- DATA PROVIDED -
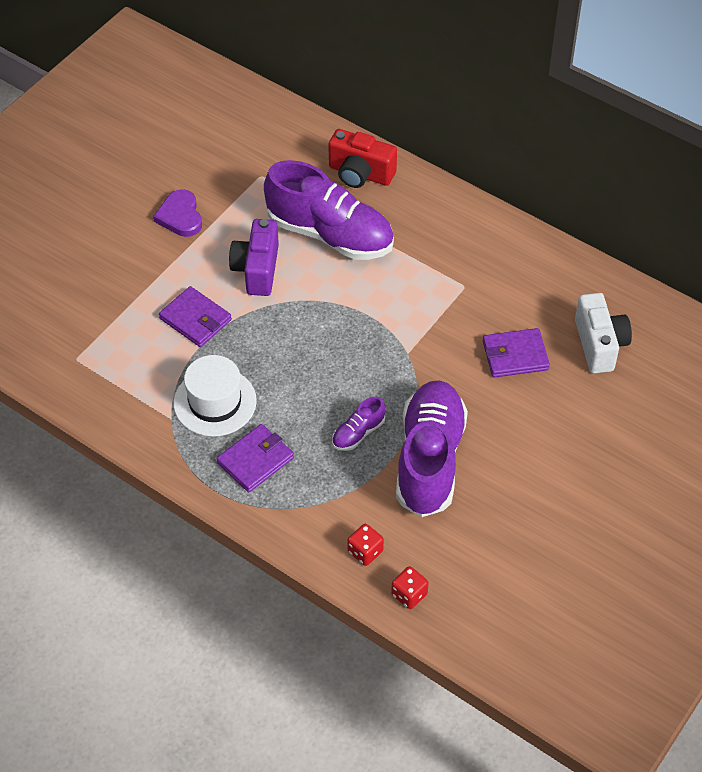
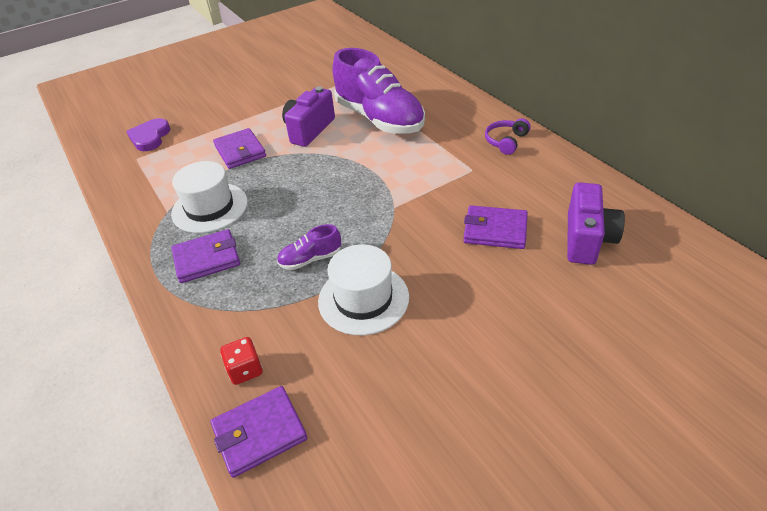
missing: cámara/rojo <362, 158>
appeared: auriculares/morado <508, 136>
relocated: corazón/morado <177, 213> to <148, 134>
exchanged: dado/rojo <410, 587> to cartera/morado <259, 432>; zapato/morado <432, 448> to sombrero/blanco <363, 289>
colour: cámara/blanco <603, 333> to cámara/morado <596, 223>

- EXERCISE OBJECTIVE -
Locate the lines above that hold the word "rojo". Show every one of them.

- TASK RESPONSE -
missing: cámara/rojo <362, 158>
exchanged: dado/rojo <410, 587> to cartera/morado <259, 432>; zapato/morado <432, 448> to sombrero/blanco <363, 289>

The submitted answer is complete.